=== Begin Enclosure ===

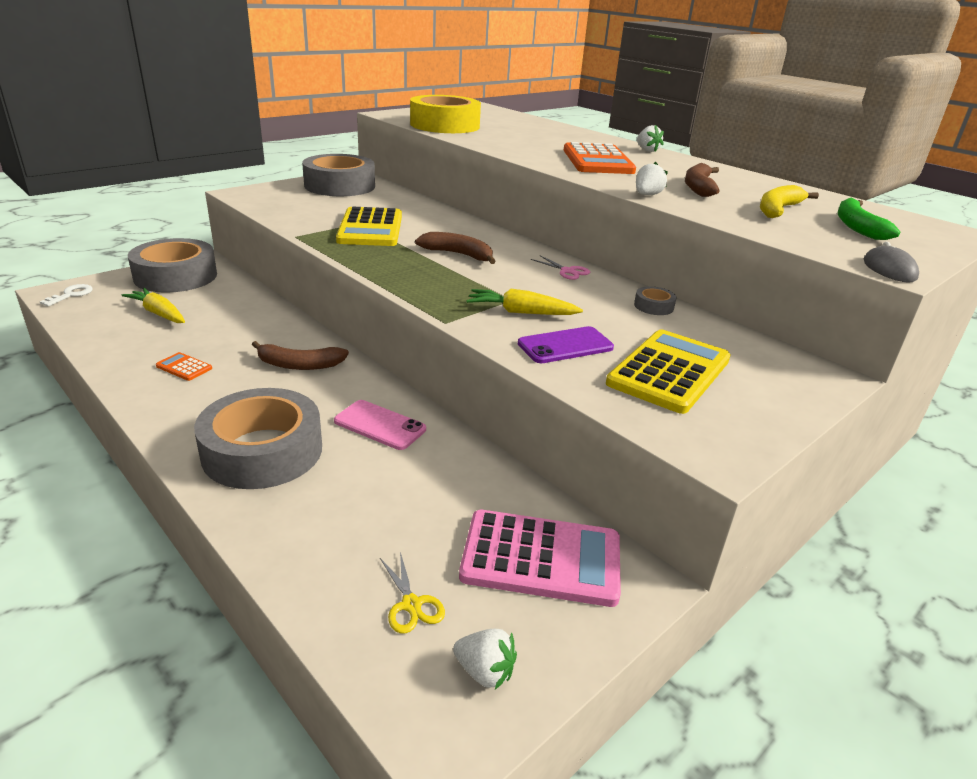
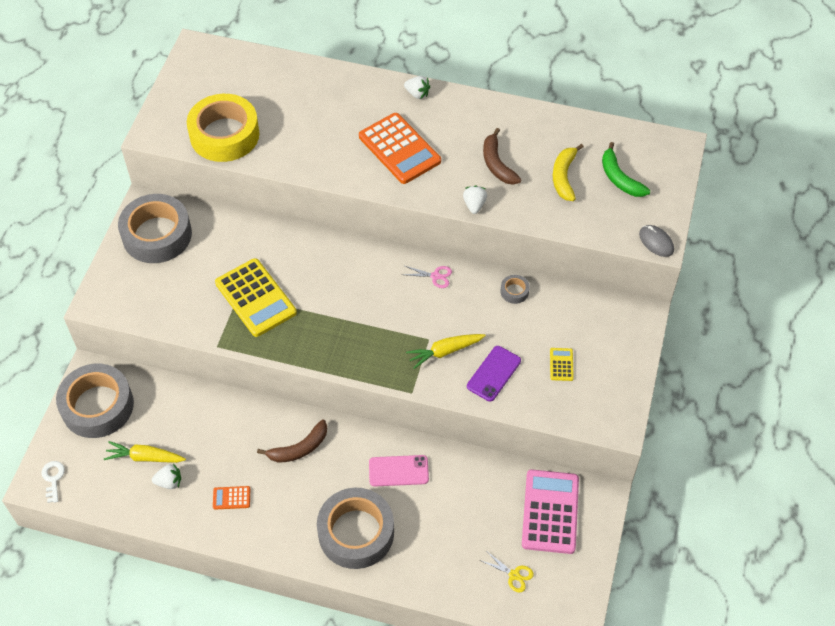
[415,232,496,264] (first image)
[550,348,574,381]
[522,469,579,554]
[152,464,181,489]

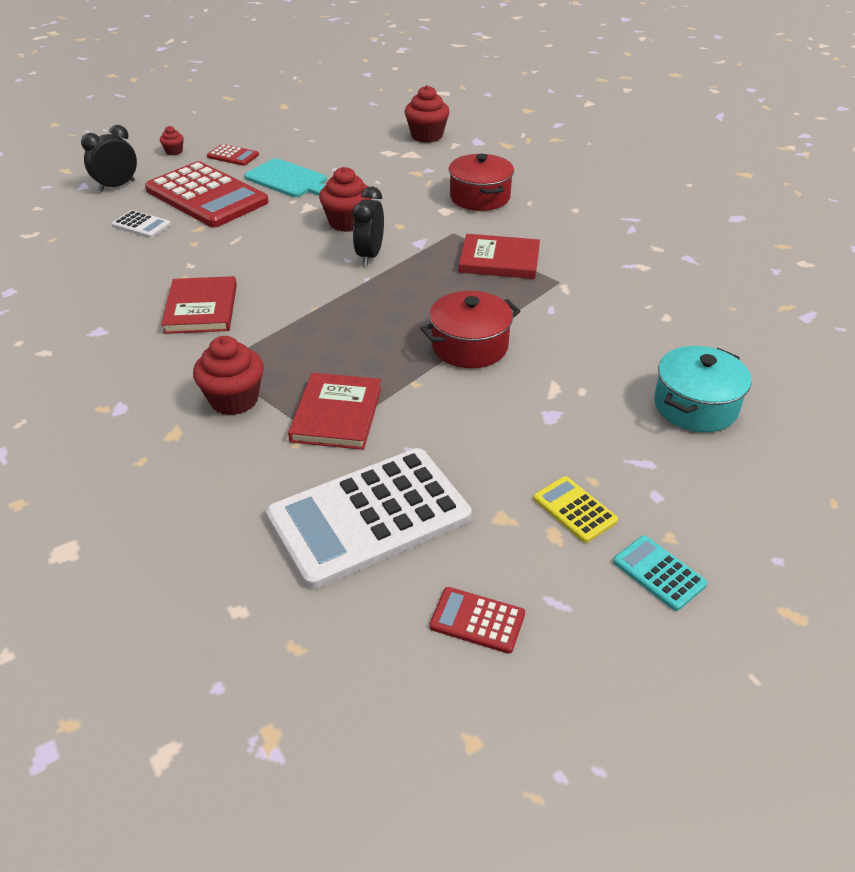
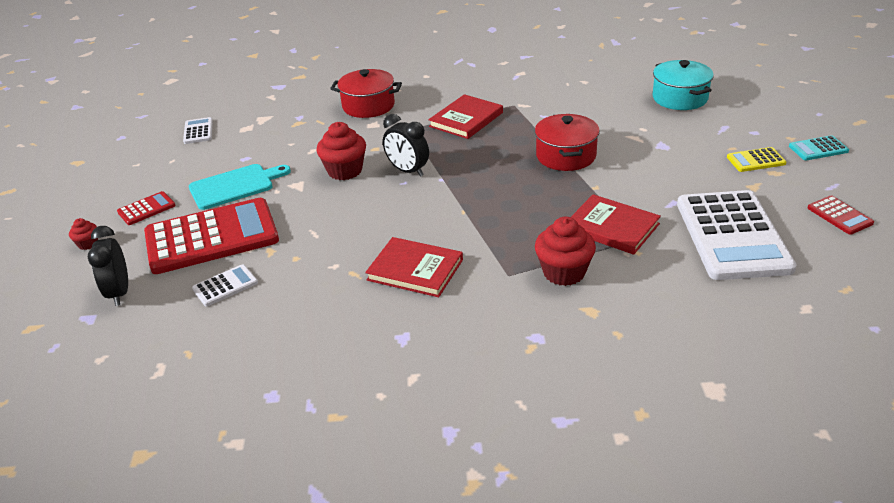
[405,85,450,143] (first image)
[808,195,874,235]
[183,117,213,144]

=== End Enclosure ===

- ABOUT THIS TASK
The result should be all the records, retyped exactly, with no pictures among them.

- ANSWER TO THIS TASK
[415,232,496,264] (first image)
[550,348,574,381]
[522,469,579,554]
[152,464,181,489]

[405,85,450,143] (first image)
[808,195,874,235]
[183,117,213,144]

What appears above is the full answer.